Each line of the entries, from the first to the line containing "blue round brick C7", is to be transcribed exactly as it stands; include no other lines.

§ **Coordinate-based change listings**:
▼
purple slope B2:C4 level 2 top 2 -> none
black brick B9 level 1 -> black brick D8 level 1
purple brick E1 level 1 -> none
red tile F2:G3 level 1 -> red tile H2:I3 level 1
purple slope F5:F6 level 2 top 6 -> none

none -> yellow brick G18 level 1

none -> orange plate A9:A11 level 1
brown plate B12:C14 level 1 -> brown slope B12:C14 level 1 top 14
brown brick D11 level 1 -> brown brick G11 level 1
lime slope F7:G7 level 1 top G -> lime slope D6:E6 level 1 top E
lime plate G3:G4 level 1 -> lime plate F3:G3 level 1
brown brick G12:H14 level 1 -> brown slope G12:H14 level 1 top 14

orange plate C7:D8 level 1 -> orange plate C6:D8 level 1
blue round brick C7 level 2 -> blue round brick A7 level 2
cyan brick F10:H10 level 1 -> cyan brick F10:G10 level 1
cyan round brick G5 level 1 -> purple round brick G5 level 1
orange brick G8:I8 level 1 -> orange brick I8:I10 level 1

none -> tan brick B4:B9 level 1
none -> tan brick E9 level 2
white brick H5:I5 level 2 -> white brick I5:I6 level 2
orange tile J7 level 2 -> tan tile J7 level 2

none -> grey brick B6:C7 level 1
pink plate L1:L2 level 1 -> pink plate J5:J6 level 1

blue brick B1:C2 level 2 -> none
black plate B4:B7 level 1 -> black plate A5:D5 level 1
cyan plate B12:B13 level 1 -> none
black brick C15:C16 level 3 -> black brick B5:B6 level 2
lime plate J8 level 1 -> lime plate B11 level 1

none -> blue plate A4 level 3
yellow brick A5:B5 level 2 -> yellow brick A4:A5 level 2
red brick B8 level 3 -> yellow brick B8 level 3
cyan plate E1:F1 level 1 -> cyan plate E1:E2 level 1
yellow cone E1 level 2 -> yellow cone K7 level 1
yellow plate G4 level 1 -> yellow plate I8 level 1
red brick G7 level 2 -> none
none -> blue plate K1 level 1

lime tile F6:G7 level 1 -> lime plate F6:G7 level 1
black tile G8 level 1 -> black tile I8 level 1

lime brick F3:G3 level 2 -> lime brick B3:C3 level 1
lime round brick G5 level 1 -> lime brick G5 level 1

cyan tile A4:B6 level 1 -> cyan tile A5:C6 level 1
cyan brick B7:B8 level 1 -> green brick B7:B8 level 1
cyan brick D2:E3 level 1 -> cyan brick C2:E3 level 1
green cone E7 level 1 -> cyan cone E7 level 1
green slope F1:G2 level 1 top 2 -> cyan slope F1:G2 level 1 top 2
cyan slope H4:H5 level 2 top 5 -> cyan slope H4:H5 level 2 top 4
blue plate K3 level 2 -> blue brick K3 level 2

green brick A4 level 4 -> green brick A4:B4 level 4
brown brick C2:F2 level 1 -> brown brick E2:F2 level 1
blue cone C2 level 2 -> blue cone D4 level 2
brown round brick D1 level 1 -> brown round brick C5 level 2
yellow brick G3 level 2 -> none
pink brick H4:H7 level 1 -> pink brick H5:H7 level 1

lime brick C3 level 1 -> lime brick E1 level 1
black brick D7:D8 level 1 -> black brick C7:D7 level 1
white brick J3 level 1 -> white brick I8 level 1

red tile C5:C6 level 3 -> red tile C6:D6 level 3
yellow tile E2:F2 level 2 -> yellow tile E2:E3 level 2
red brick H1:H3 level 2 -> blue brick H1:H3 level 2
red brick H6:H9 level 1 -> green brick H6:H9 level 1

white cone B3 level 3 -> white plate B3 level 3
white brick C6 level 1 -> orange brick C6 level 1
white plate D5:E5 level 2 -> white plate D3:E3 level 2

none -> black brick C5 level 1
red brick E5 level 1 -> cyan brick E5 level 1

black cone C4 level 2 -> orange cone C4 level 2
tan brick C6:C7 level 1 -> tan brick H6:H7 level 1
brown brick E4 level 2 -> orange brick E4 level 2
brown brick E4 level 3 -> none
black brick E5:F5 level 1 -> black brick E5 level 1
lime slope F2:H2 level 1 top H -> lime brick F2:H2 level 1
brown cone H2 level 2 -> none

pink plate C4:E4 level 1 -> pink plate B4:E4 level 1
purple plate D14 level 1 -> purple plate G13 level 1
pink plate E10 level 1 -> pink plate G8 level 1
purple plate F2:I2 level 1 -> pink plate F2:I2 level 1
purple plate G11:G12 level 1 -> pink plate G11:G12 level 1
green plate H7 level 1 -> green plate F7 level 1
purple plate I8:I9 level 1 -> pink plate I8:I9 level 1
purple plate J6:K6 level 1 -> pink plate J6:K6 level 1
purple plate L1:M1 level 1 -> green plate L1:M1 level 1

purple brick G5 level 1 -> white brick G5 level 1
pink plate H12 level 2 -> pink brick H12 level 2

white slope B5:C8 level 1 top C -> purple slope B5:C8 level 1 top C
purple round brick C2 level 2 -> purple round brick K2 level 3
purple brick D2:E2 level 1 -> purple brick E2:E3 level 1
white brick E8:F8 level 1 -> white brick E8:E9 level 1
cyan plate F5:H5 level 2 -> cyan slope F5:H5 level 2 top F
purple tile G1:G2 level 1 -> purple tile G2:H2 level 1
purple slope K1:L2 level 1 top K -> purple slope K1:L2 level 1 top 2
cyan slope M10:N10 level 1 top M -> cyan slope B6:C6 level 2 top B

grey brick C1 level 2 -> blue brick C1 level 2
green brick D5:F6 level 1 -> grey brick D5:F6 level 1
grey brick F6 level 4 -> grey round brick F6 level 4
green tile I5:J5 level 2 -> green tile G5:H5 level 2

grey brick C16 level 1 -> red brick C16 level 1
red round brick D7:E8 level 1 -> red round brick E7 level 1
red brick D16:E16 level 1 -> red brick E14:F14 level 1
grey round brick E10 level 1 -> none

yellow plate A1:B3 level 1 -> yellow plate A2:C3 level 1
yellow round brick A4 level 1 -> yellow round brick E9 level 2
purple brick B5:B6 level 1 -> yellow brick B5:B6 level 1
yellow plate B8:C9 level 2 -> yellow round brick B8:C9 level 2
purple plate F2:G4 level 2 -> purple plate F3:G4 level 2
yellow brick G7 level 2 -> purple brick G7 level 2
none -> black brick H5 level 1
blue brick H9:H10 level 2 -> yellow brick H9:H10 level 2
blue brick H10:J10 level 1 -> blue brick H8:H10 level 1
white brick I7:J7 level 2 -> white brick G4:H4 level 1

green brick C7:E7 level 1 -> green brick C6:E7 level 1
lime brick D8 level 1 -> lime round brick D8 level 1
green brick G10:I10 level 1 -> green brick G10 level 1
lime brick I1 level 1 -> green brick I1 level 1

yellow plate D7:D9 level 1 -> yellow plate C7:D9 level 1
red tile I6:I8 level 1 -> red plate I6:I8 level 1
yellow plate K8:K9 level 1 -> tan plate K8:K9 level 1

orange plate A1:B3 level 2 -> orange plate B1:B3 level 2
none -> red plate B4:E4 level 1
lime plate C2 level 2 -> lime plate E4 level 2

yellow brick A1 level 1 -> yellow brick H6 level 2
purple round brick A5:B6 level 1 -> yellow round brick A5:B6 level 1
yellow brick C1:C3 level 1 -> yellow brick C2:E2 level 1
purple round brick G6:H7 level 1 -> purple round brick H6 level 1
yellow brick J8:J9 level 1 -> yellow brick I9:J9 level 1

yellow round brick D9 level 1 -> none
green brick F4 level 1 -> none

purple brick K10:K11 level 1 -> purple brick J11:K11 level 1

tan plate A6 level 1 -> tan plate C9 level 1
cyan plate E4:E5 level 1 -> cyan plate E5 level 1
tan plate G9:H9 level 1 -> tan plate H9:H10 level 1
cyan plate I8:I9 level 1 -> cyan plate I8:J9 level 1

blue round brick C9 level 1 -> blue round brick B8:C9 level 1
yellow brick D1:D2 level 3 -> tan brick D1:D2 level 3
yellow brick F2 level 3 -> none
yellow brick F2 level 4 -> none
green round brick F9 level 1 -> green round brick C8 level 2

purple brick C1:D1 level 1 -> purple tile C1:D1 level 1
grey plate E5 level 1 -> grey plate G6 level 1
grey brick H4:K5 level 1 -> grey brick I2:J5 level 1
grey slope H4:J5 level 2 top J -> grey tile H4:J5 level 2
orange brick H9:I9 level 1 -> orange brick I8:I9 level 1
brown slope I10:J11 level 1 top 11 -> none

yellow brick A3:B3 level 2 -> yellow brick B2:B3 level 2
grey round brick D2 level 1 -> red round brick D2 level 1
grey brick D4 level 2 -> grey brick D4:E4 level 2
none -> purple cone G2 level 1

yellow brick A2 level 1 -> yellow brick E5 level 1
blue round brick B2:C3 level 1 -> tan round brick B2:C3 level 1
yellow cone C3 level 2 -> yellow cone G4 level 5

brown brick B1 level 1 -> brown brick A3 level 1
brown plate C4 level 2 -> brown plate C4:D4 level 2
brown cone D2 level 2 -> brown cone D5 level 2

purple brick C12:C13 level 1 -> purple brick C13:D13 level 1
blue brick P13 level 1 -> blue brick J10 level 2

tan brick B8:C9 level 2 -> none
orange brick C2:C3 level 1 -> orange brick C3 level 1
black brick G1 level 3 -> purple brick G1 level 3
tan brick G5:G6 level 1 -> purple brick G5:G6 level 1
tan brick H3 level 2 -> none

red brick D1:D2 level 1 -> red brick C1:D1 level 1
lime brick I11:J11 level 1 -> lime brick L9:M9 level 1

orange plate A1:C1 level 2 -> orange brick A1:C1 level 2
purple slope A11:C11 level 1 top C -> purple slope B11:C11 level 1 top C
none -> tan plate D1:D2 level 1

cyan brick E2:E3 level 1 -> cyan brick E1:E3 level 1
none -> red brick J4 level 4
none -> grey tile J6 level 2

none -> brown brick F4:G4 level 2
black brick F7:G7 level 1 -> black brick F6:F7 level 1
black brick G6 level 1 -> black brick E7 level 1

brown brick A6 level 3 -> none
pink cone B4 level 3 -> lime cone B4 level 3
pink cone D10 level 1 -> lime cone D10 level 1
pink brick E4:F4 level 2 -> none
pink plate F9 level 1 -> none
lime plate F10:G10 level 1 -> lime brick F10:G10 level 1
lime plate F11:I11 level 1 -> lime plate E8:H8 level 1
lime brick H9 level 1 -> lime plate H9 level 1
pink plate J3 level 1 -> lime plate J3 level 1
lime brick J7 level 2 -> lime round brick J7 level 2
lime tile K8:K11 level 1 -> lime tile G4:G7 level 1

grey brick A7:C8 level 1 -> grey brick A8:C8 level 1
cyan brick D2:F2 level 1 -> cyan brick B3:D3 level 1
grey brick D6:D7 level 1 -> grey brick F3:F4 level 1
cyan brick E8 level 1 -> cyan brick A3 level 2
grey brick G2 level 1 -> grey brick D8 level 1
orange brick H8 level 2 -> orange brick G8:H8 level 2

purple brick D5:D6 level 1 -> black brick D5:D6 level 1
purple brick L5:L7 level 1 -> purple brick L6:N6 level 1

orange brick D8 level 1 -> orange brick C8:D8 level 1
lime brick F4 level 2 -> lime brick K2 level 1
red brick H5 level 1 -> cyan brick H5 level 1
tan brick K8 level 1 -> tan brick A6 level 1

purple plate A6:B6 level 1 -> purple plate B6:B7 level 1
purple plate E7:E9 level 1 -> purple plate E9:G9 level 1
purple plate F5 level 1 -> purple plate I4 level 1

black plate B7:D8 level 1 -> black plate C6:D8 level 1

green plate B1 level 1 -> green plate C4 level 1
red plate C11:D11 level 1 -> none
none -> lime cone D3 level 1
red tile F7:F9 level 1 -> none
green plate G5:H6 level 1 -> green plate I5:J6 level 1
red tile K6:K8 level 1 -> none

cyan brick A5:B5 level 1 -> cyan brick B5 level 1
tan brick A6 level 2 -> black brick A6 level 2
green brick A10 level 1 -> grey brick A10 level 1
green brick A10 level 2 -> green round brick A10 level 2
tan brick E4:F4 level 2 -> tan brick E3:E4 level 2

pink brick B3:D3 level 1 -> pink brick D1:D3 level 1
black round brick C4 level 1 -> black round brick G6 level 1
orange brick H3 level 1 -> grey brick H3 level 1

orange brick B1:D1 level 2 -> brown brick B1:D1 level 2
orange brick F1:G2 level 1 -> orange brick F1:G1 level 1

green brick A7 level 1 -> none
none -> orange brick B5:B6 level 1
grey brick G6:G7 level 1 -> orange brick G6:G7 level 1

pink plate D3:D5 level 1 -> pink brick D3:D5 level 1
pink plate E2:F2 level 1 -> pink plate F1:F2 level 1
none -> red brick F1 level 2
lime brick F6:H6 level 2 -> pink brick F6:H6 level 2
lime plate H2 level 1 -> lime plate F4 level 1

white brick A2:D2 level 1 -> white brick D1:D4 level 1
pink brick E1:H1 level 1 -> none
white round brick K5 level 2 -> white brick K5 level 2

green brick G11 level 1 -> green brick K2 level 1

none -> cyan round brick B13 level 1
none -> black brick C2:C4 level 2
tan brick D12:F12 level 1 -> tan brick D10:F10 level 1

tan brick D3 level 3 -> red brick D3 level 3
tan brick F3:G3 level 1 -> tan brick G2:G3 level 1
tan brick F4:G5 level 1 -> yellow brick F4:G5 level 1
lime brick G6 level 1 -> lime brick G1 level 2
▲
§ **WRITTEN ANSWER**:
purple slope B2:C4 level 2 top 2 -> none
black brick B9 level 1 -> black brick D8 level 1
purple brick E1 level 1 -> none
red tile F2:G3 level 1 -> red tile H2:I3 level 1
purple slope F5:F6 level 2 top 6 -> none

none -> yellow brick G18 level 1

none -> orange plate A9:A11 level 1
brown plate B12:C14 level 1 -> brown slope B12:C14 level 1 top 14
brown brick D11 level 1 -> brown brick G11 level 1
lime slope F7:G7 level 1 top G -> lime slope D6:E6 level 1 top E
lime plate G3:G4 level 1 -> lime plate F3:G3 level 1
brown brick G12:H14 level 1 -> brown slope G12:H14 level 1 top 14

orange plate C7:D8 level 1 -> orange plate C6:D8 level 1
blue round brick C7 level 2 -> blue round brick A7 level 2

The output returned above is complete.